Recorded information section start

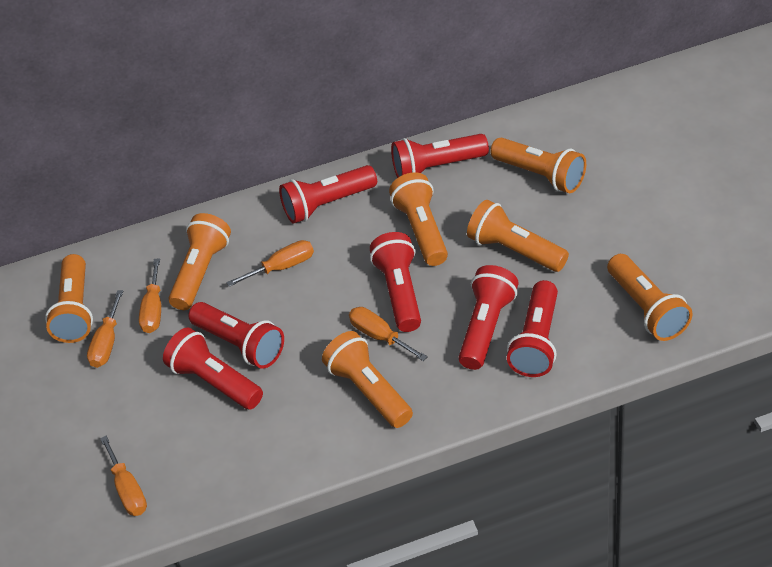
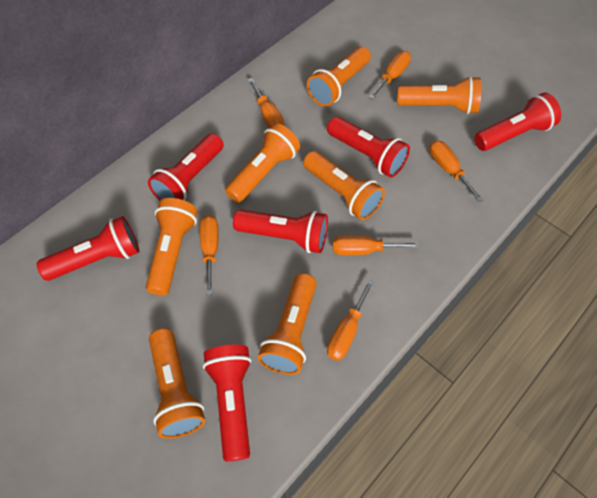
orange screwdriver: 5 -> 6
red flashlight: 7 -> 6

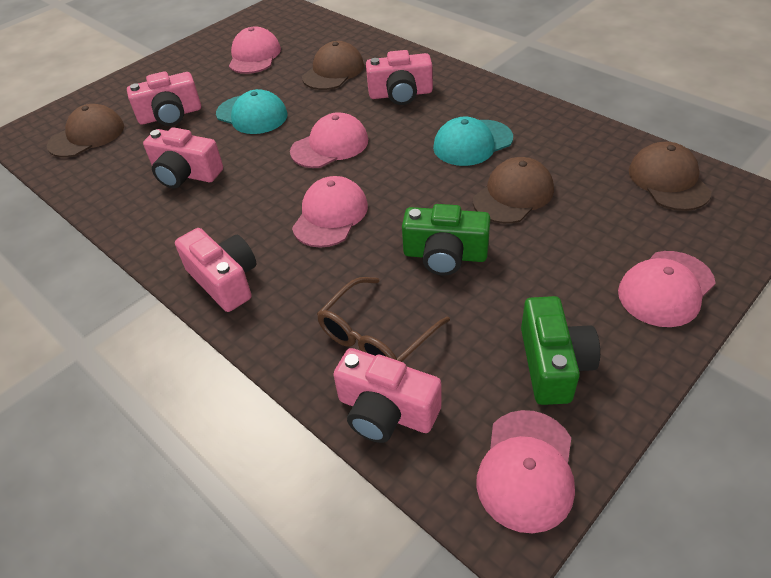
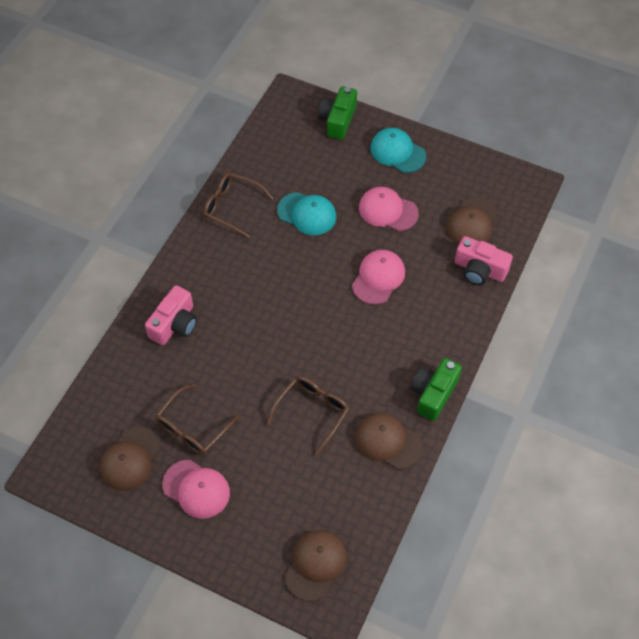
brown glasses: 1 -> 3
pink camera: 5 -> 2
pink cap: 5 -> 3

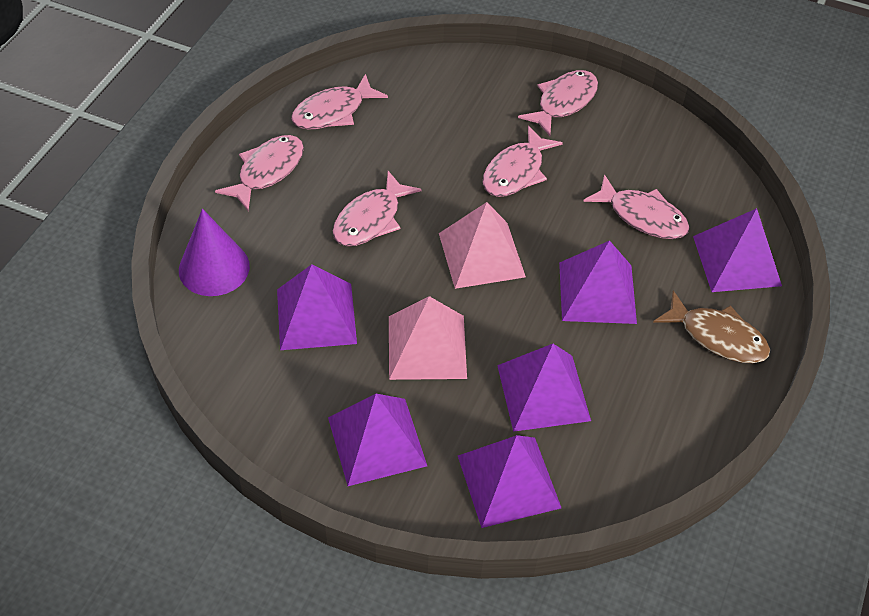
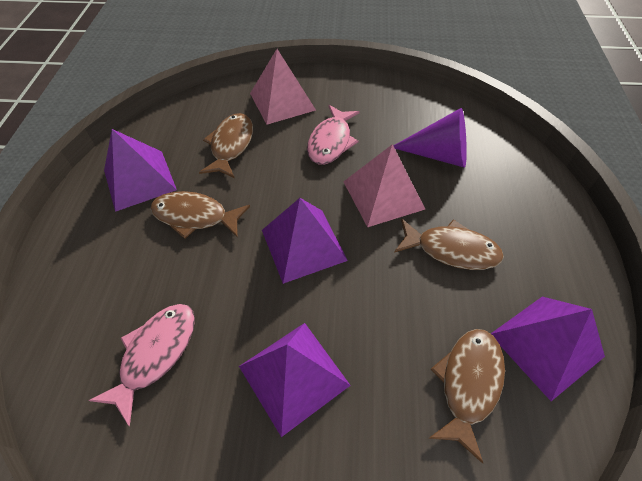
brown fish: 1 -> 4
pink fish: 6 -> 2
purple pyramid: 6 -> 4

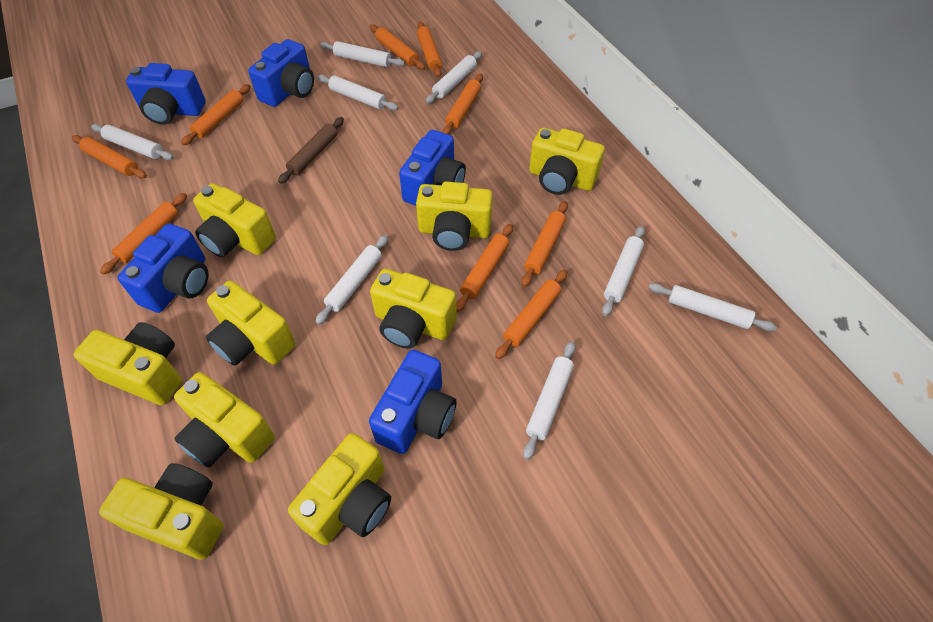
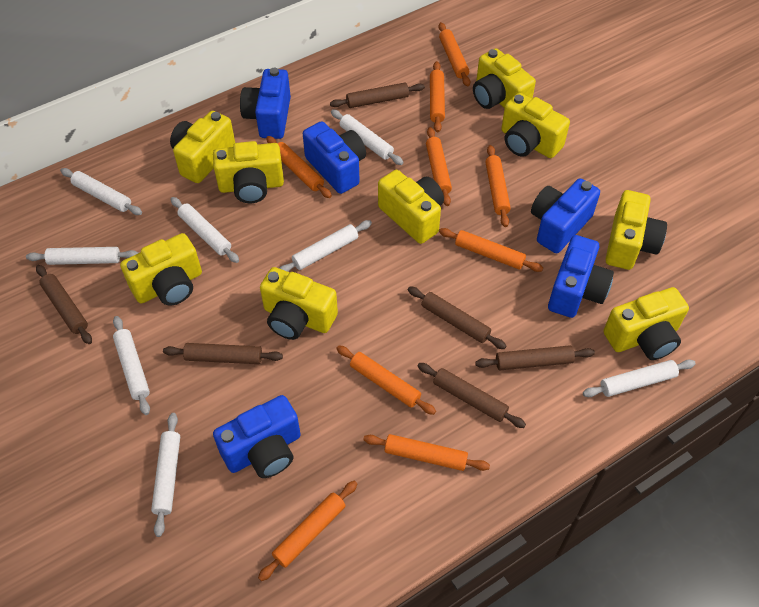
brown rolling pin: 1 -> 6

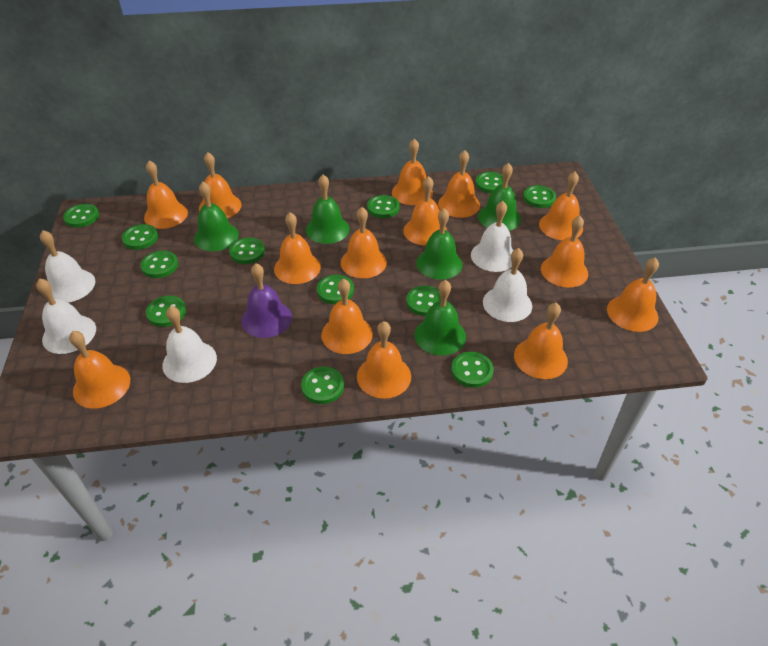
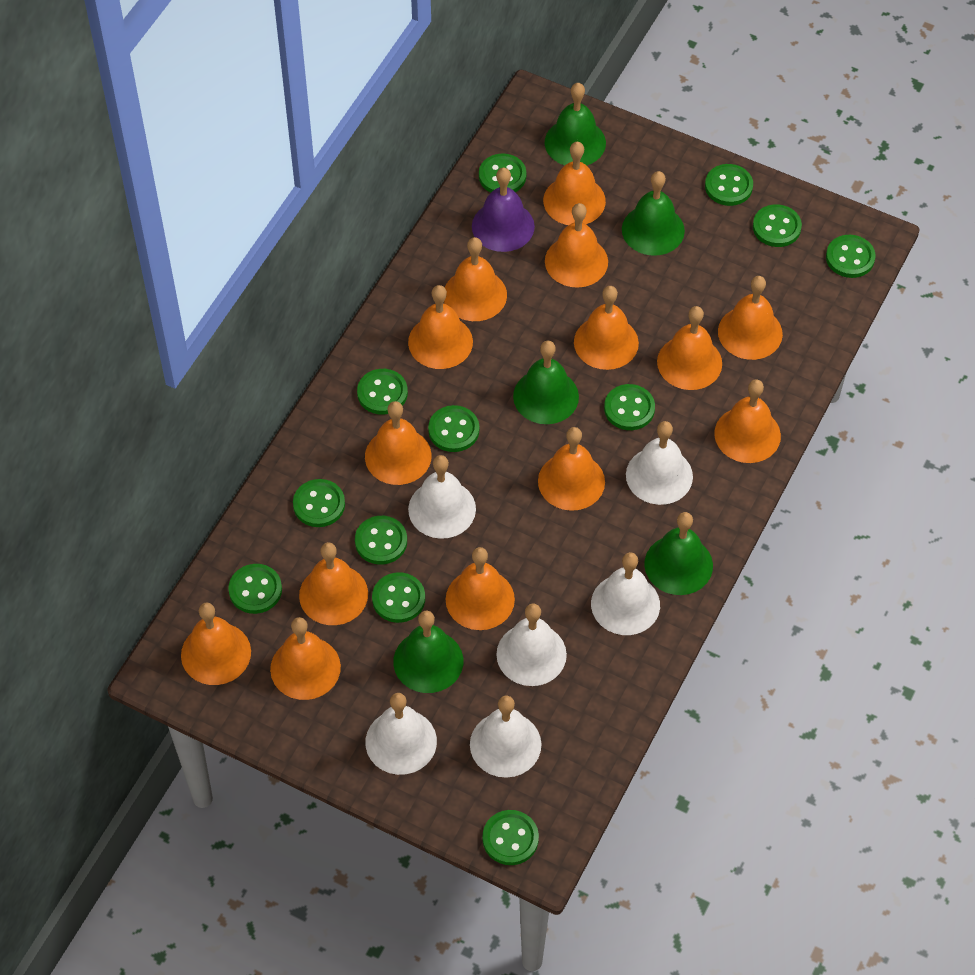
white bell: 5 -> 6

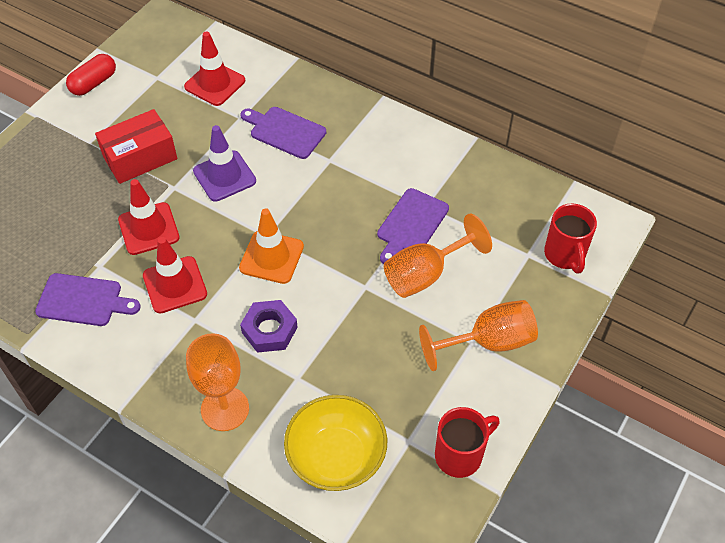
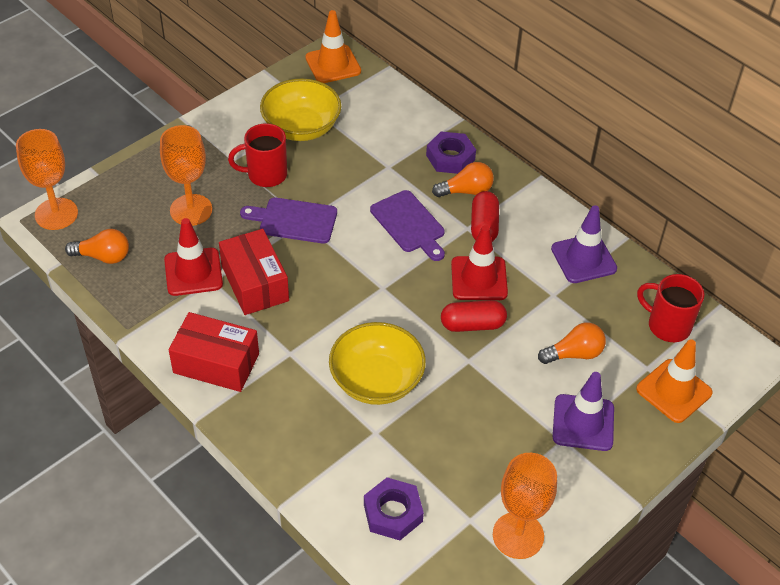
orange light bulb: 0 -> 3
orange traffic cone: 1 -> 2
purple cutting board: 3 -> 2
purple nut: 1 -> 2
purple traffic cone: 1 -> 2
red box: 1 -> 2
red capsule: 1 -> 2
red traffic cone: 3 -> 2
yellow bowl: 1 -> 2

Recorded information section end

» Problem statement
In the data above, find the line containing "purple nut: 1 -> 2", then copy it and every later line exactly.

» Exercise result
purple nut: 1 -> 2
purple traffic cone: 1 -> 2
red box: 1 -> 2
red capsule: 1 -> 2
red traffic cone: 3 -> 2
yellow bowl: 1 -> 2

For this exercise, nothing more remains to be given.